"""

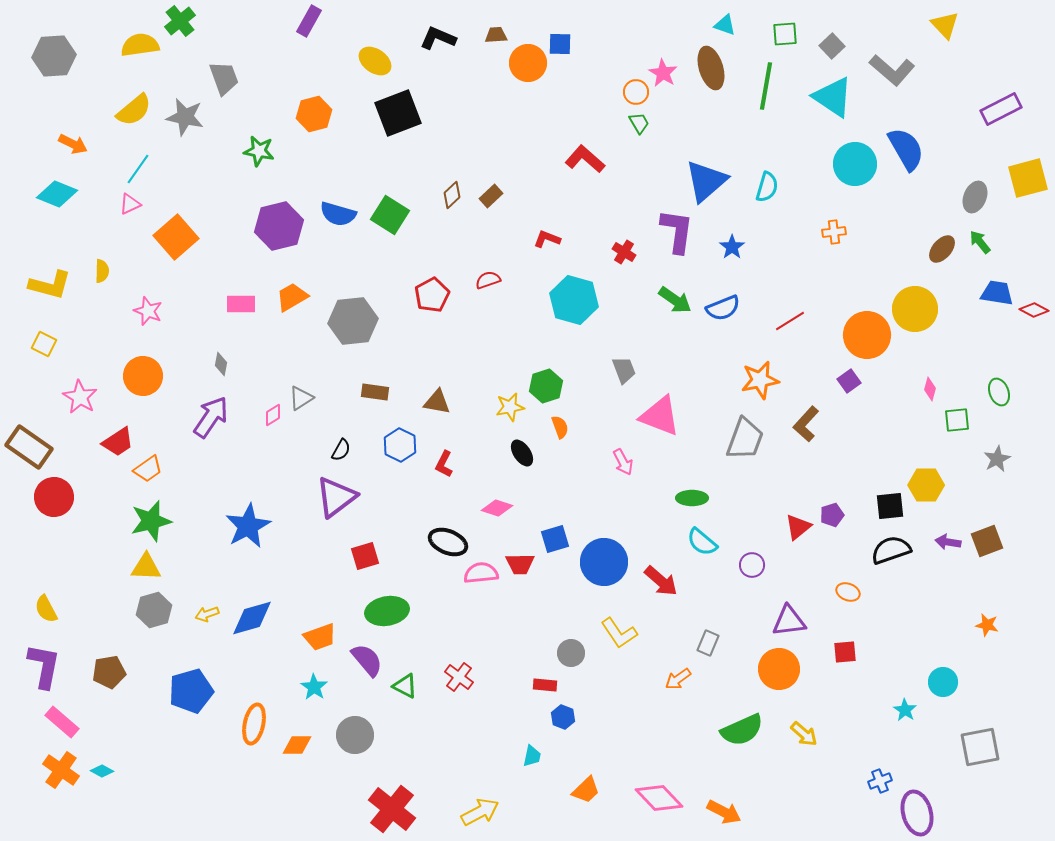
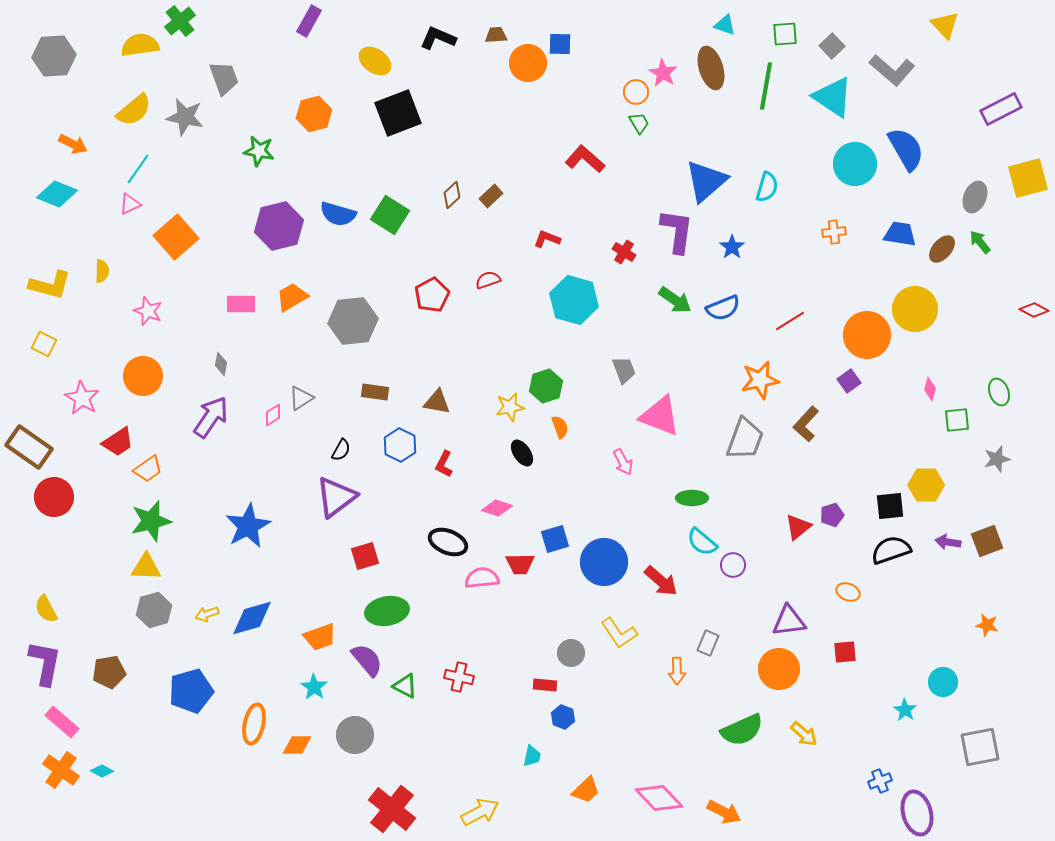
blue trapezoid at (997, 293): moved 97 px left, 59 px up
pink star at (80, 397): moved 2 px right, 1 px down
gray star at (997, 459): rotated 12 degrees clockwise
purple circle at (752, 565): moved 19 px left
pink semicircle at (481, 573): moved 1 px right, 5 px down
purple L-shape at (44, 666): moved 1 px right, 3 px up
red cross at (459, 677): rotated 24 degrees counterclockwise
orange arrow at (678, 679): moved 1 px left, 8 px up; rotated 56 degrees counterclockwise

"""
"""

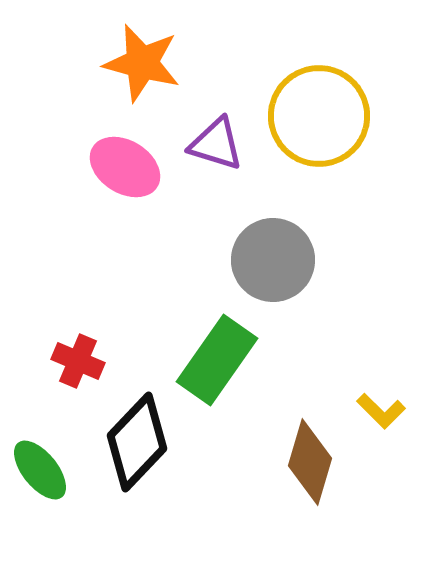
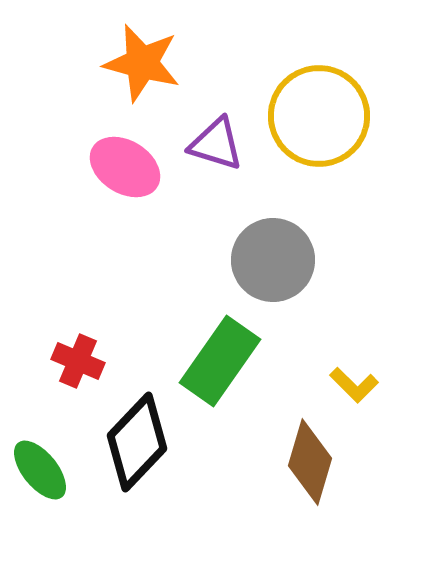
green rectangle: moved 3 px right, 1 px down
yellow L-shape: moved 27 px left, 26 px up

"""

> TASK TO COMPLETE: Copy out, word for word, the part of the entries above that begins at the line with "green rectangle: moved 3 px right, 1 px down" and ends at the line with "yellow L-shape: moved 27 px left, 26 px up", including both.

> TASK RESULT:
green rectangle: moved 3 px right, 1 px down
yellow L-shape: moved 27 px left, 26 px up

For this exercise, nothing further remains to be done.